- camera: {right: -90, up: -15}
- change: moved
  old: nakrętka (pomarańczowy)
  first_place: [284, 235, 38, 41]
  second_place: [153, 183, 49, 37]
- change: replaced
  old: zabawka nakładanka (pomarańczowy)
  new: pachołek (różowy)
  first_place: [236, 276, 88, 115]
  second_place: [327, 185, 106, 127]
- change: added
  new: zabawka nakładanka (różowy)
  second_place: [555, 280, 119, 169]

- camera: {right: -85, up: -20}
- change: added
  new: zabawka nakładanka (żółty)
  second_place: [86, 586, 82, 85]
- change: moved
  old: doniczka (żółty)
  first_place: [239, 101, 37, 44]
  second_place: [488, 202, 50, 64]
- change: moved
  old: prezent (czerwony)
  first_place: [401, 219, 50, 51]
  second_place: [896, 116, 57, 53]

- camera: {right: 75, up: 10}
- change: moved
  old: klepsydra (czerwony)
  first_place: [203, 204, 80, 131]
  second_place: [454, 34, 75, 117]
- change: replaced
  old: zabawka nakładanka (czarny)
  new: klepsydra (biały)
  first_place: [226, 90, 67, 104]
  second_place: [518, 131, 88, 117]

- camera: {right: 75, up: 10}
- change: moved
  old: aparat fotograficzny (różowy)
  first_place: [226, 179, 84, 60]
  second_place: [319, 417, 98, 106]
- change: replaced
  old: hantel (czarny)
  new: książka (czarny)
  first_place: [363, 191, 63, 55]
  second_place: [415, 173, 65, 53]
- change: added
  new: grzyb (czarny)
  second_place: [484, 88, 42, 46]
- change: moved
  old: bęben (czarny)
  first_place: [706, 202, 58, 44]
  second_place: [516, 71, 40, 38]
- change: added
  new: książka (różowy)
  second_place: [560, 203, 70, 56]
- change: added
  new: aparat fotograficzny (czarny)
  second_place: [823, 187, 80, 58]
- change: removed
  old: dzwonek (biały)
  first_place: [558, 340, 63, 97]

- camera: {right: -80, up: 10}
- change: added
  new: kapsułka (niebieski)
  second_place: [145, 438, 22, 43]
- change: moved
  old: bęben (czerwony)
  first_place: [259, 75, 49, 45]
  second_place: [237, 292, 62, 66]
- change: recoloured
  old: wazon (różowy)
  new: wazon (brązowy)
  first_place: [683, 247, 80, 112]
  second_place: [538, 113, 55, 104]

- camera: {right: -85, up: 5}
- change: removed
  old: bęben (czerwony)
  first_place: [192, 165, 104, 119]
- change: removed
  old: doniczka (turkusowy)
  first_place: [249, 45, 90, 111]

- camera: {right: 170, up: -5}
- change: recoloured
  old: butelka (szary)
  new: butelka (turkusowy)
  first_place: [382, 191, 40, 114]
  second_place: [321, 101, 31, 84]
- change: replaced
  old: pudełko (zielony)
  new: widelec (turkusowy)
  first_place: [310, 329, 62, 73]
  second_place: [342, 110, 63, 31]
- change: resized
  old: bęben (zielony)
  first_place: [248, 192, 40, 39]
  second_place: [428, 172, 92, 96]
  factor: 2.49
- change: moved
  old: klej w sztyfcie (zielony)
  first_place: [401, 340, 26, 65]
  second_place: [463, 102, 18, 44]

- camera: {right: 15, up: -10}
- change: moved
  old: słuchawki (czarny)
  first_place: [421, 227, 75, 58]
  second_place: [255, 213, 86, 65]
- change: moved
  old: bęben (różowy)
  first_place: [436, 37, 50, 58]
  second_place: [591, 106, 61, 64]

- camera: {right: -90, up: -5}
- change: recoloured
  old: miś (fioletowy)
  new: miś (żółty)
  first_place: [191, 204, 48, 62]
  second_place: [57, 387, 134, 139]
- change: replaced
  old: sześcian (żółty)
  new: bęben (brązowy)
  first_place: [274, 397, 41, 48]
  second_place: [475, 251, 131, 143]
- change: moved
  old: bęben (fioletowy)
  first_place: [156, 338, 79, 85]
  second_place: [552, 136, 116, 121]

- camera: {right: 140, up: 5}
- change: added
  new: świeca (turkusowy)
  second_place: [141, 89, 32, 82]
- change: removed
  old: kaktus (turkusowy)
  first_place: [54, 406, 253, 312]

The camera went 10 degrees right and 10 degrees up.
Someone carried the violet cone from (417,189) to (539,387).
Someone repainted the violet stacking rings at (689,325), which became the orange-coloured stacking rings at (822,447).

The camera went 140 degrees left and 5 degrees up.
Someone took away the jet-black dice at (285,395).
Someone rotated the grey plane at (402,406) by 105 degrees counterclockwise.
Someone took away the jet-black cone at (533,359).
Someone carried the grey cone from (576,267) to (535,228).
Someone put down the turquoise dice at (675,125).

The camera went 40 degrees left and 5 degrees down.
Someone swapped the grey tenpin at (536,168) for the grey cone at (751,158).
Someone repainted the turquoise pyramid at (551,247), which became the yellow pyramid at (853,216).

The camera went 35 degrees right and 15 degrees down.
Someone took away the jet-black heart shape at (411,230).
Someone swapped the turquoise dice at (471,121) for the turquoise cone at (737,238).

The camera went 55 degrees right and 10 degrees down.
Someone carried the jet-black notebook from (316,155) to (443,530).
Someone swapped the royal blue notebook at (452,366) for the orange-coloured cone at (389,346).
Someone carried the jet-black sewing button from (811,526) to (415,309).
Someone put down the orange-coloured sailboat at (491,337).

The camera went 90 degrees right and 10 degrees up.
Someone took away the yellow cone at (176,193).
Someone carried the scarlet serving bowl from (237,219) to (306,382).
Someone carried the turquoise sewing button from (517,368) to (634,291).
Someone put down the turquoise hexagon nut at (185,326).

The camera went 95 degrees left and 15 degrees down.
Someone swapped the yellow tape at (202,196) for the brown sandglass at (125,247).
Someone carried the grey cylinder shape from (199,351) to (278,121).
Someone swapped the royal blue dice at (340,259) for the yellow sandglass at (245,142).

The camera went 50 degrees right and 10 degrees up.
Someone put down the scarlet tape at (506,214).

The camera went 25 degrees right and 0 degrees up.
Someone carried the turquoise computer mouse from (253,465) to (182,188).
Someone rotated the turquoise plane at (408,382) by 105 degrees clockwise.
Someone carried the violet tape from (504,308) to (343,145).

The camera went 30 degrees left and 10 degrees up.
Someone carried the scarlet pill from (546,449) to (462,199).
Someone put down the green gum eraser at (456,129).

--- Task details ---
Nothing but a number is asked for: how many lines of the records contain the word "pomarańczowy"?

--- Written solution ---
2